__What to produce__. When the line with "green rectangle: moved 21 px left, 9 px up" turns up below, begin repeating exactly, and carry on through the line with "green arrow: moved 2 px left, 2 px down"; no pictures go into the copy.

__Records supplied__.
────────

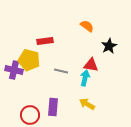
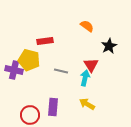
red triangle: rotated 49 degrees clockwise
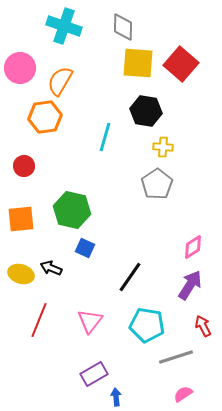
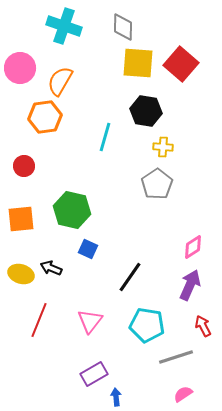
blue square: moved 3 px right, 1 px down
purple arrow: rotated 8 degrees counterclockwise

────────

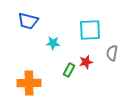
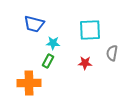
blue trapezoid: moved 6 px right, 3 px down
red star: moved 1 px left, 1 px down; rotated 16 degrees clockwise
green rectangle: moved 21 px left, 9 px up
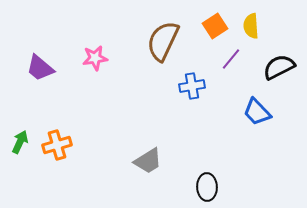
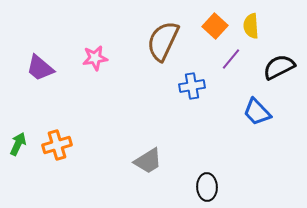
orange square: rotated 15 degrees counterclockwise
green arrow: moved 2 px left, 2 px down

────────

__Answer to this task__.
green rectangle: moved 21 px left, 9 px up
orange square: rotated 15 degrees counterclockwise
green arrow: moved 2 px left, 2 px down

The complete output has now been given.